* _What is needed_:
Beginning with the line below that contains "Disk 3: [260,28,311,65]" and ending with the line that contains "Arza Drive: [794,43,1144,220]", retype every line exactly. Pictures are not copied.
[Stored data Boundary: Start]
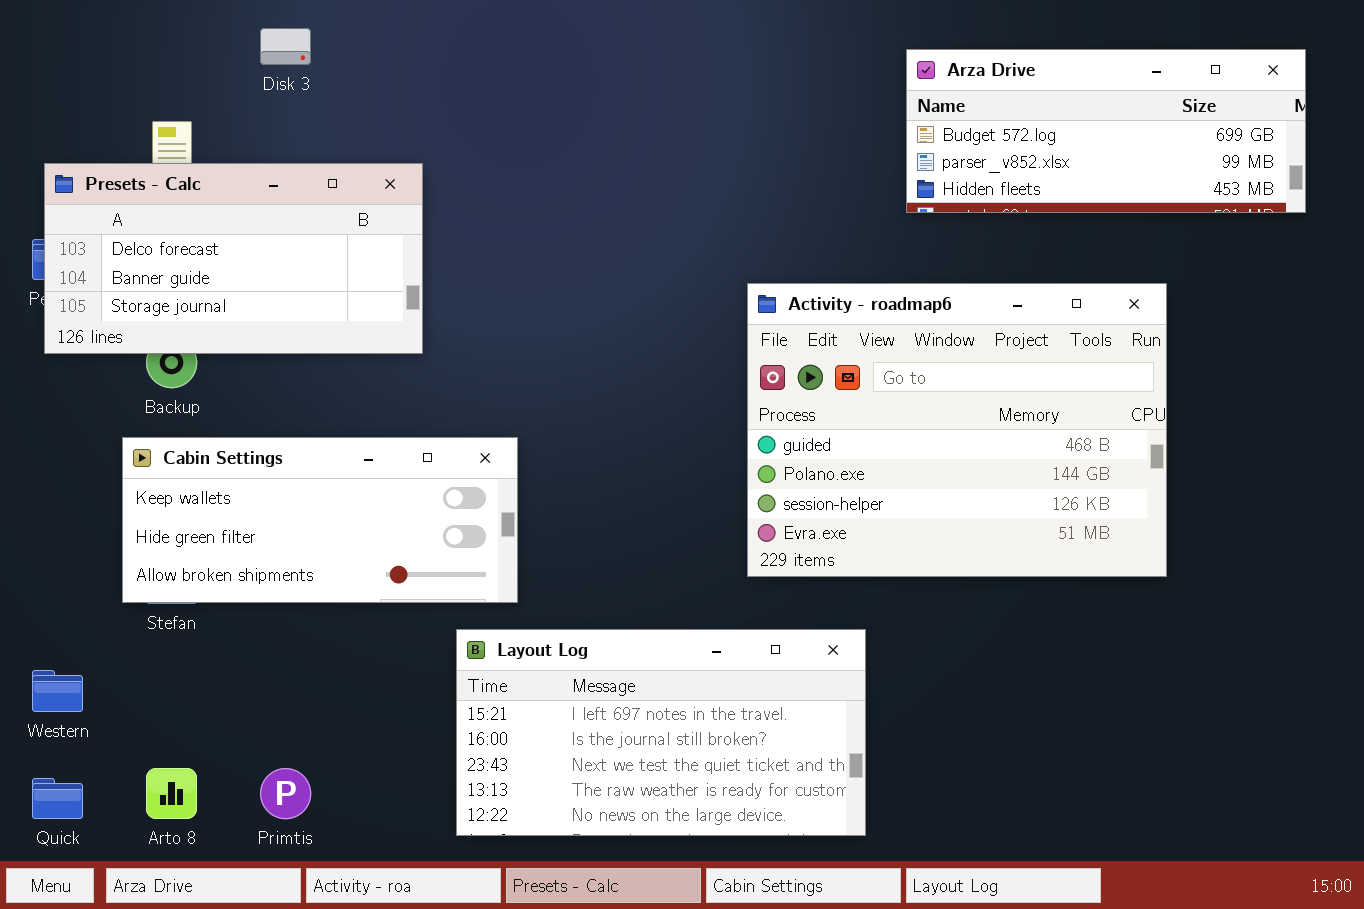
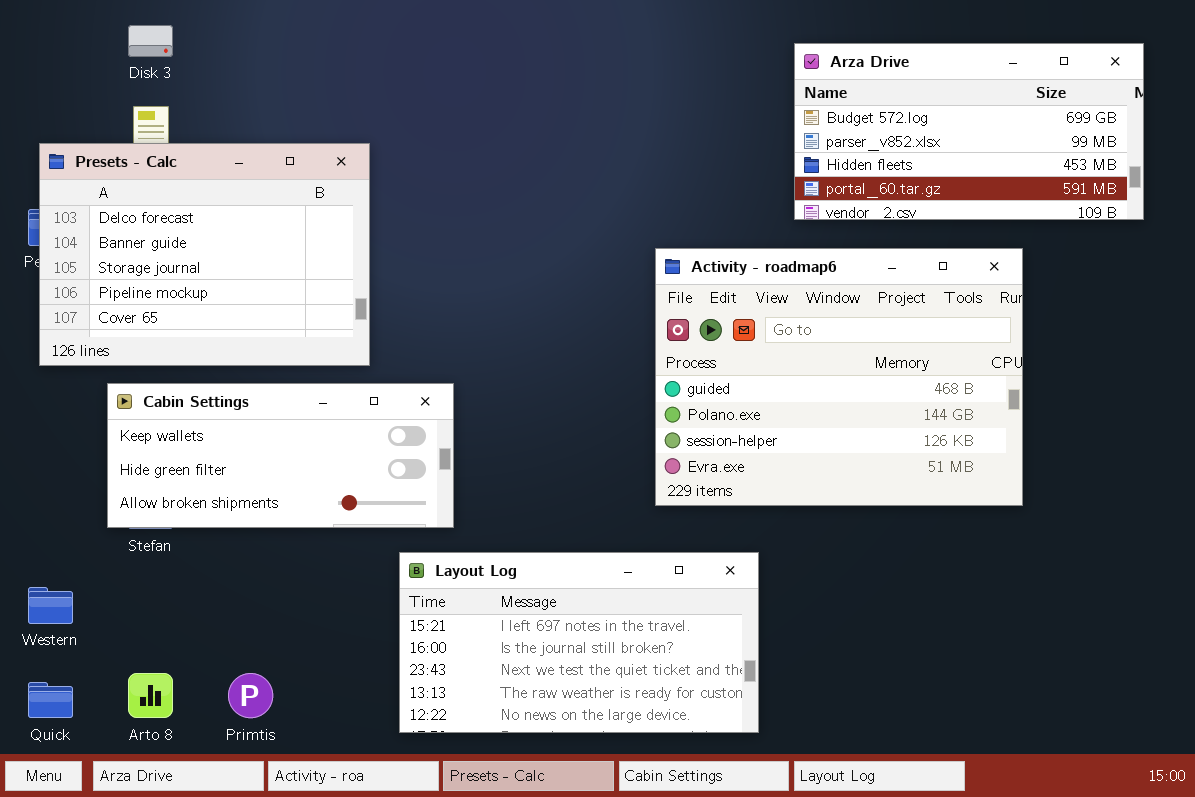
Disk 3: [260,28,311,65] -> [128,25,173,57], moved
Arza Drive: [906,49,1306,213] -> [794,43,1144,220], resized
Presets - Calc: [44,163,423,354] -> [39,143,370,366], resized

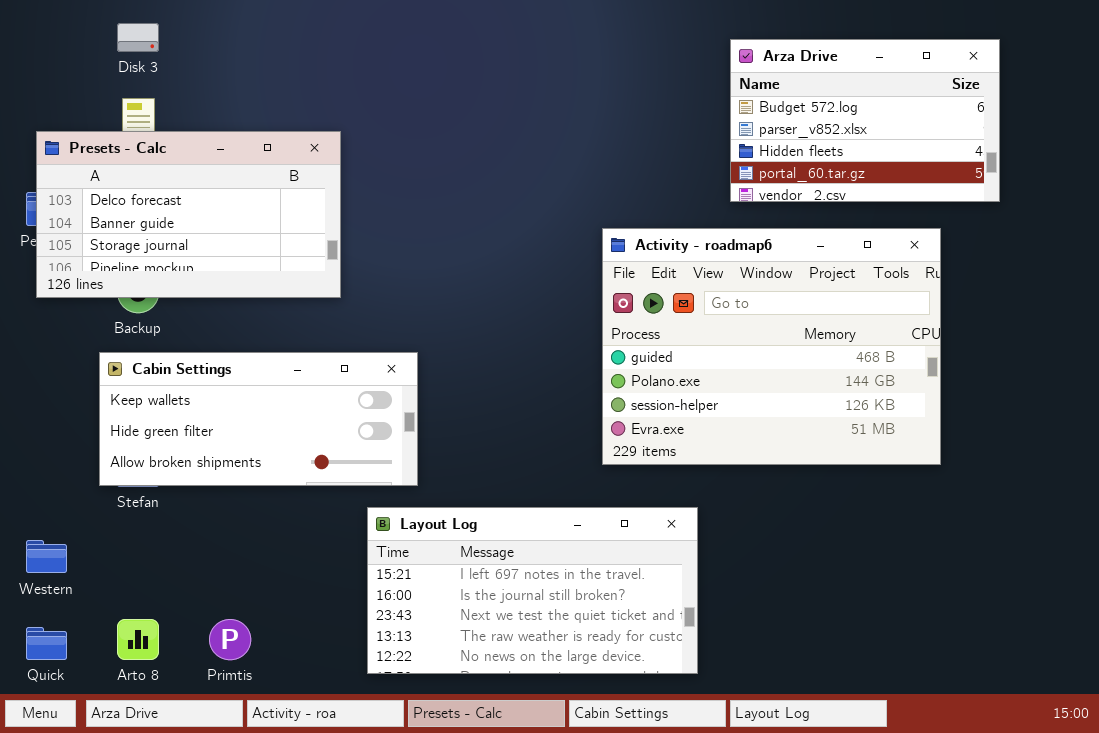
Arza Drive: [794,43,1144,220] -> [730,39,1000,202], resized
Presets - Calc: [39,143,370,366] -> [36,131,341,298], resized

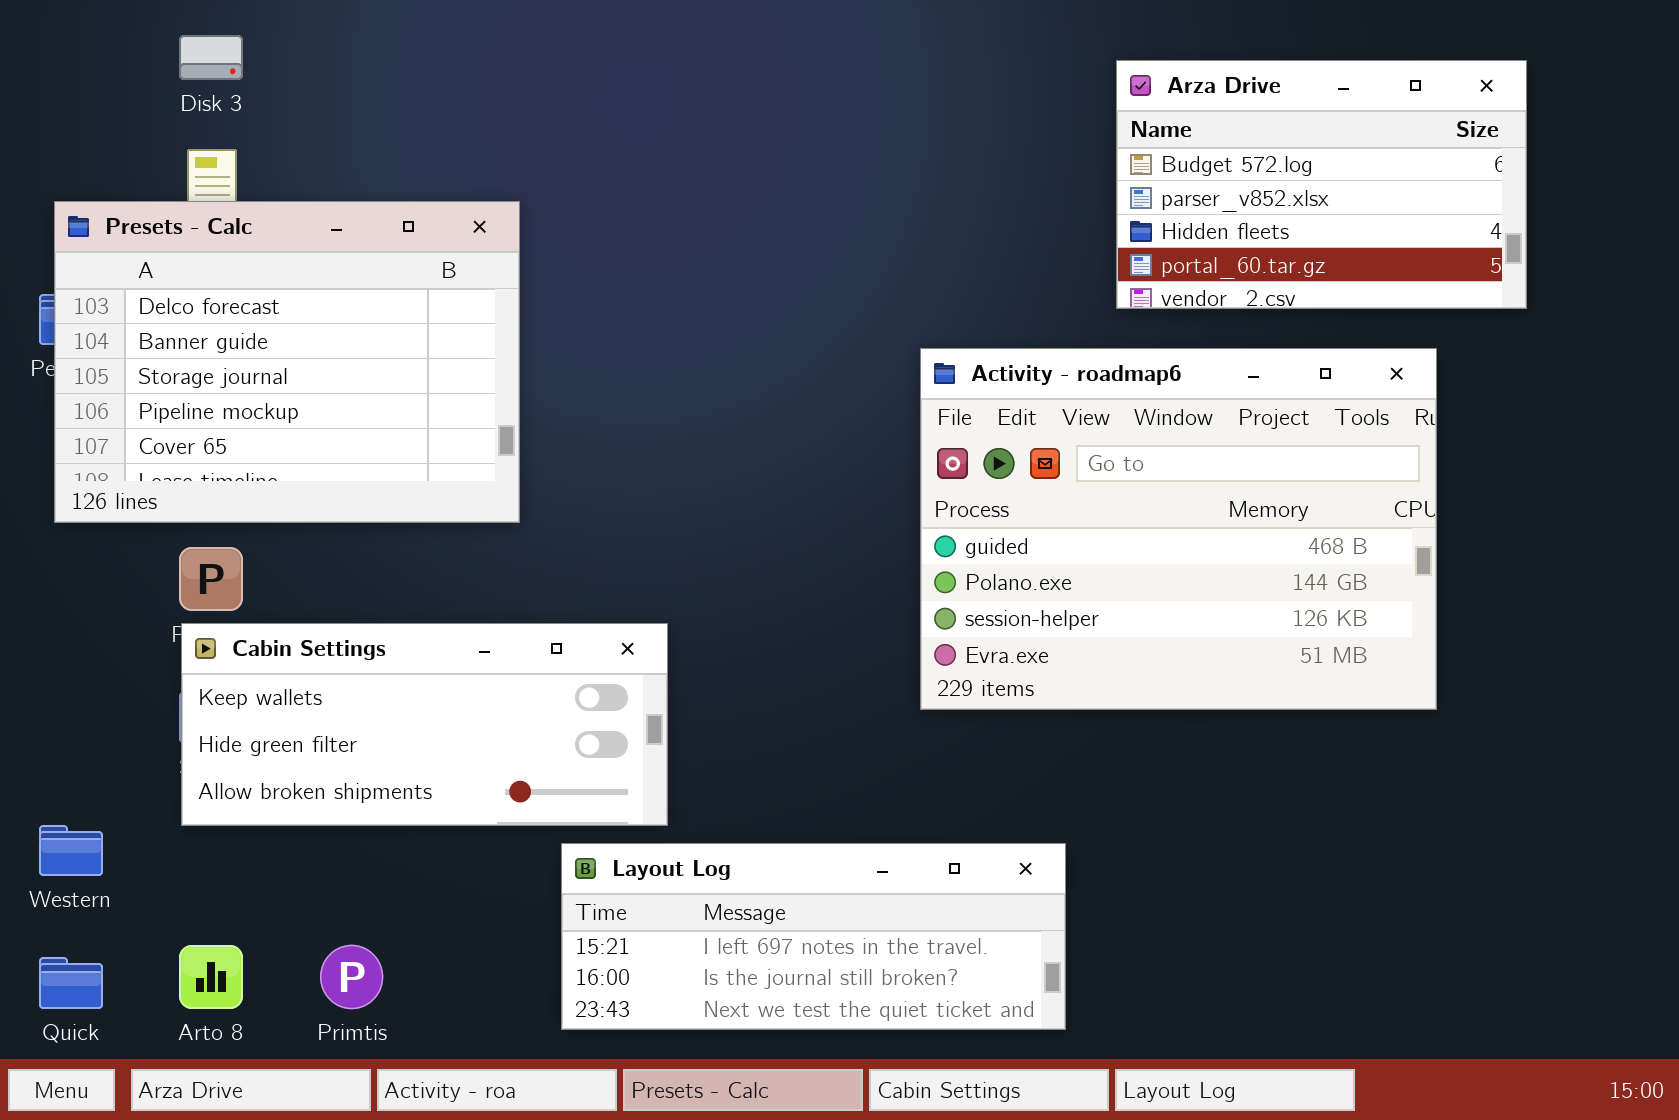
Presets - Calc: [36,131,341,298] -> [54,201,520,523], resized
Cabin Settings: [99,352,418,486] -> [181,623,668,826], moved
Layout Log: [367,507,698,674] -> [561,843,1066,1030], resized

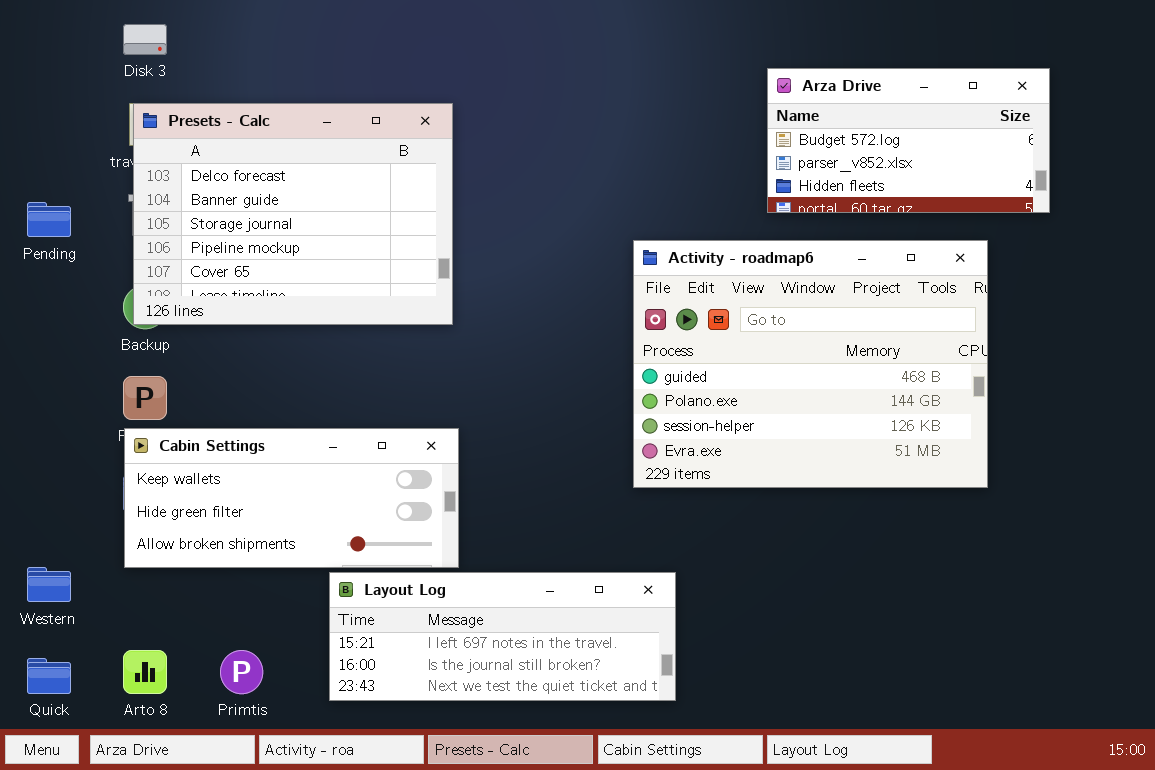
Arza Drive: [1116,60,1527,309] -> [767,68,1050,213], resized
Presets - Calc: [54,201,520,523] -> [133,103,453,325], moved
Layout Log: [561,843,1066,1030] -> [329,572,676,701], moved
[Stored data Boundary: End]
[Stored data Boundary: Start]
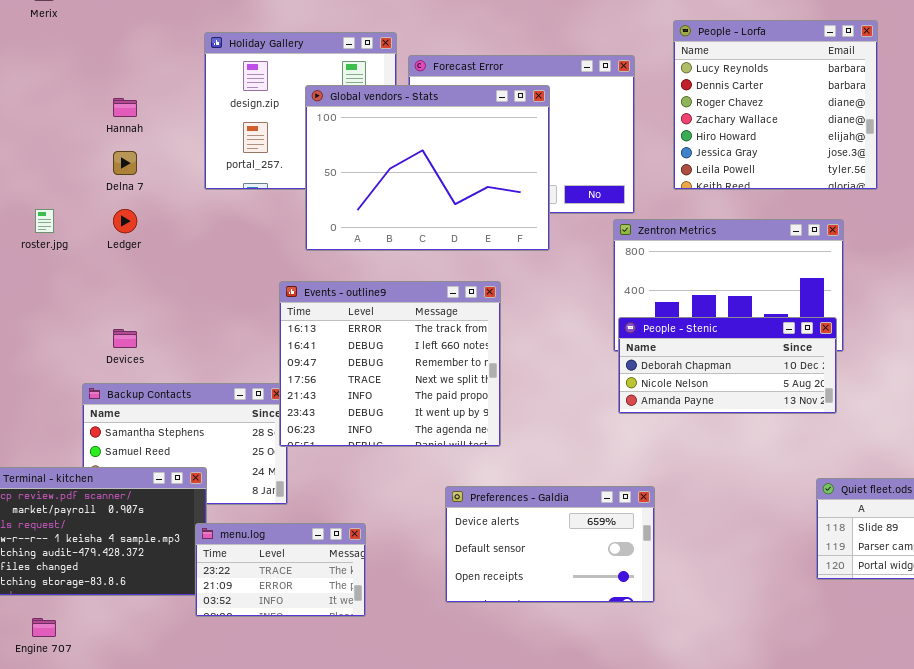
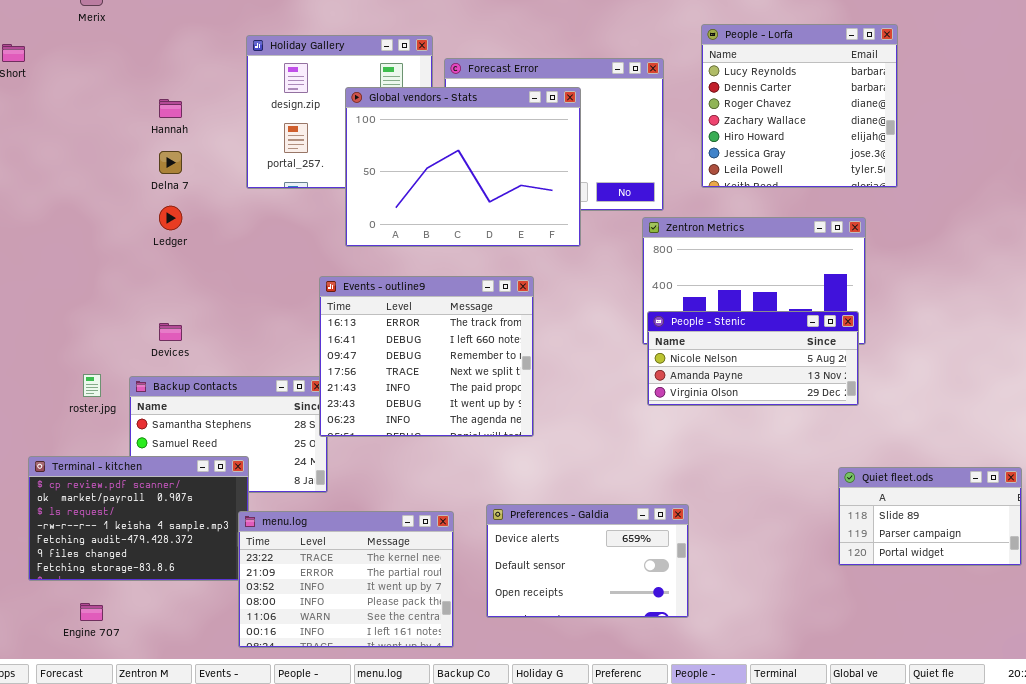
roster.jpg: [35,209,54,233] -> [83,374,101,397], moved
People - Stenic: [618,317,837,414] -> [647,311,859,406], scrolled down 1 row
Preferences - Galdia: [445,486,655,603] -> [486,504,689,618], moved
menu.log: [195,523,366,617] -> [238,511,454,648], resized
[Stored data Boundary: End]
[Stored data Boundary: Start]
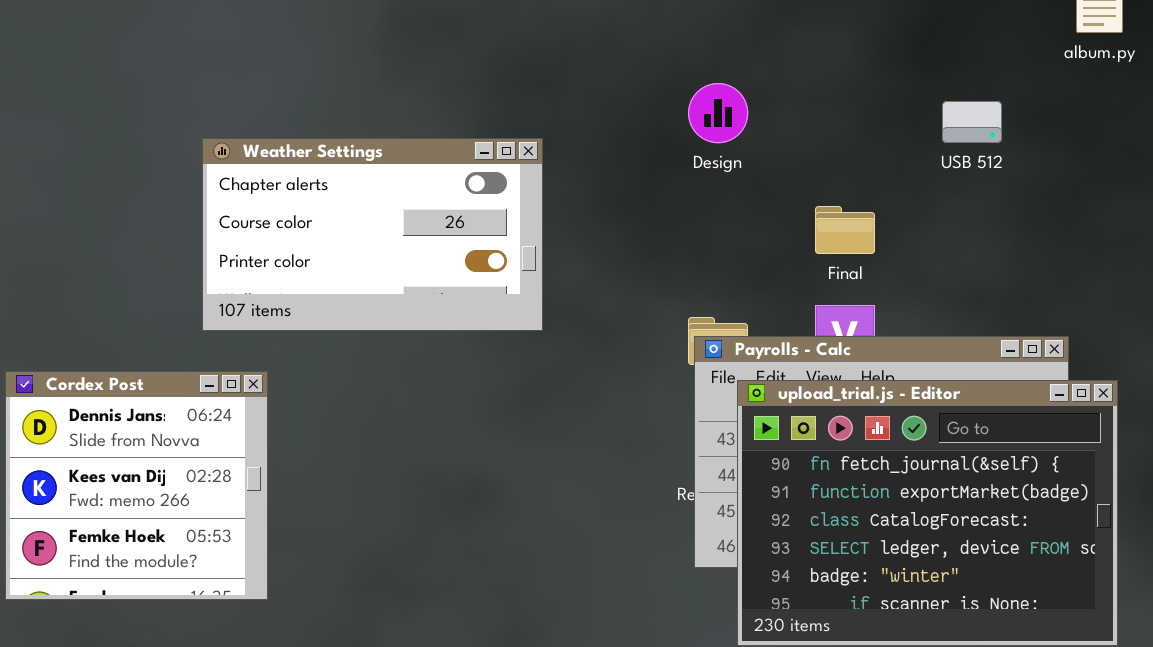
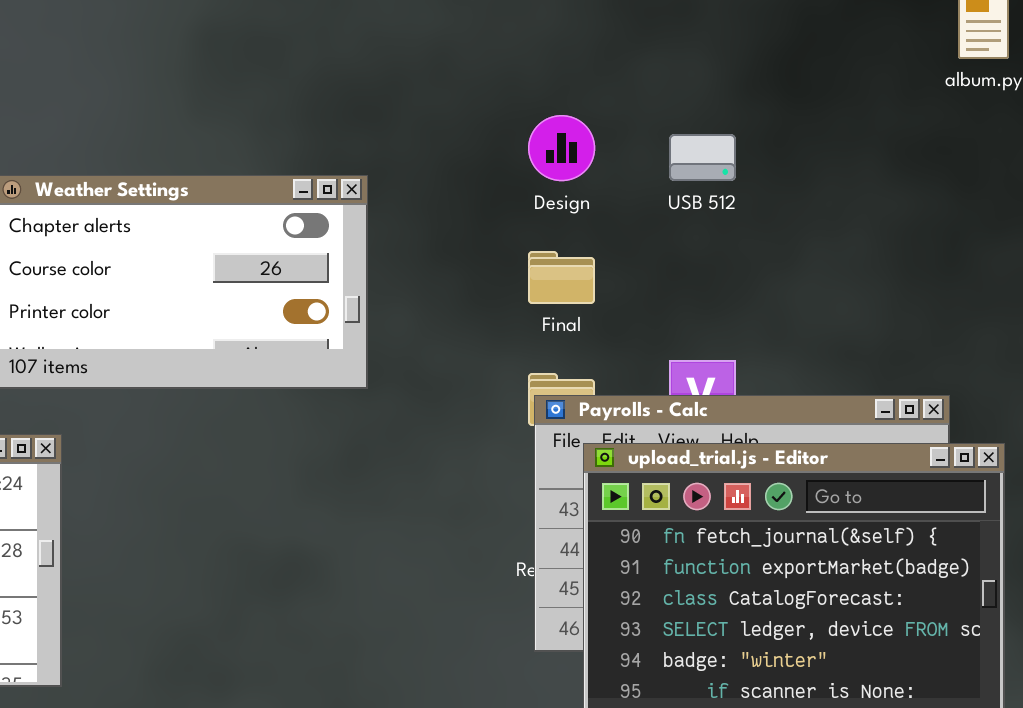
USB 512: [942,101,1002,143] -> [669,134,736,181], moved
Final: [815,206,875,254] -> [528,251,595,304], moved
[Stored data Boundary: End]
* _Task solution_:
Disk 3: [260,28,311,65] -> [128,25,173,57], moved
Arza Drive: [906,49,1306,213] -> [794,43,1144,220], resized
Presets - Calc: [44,163,423,354] -> [39,143,370,366], resized

Arza Drive: [794,43,1144,220] -> [730,39,1000,202], resized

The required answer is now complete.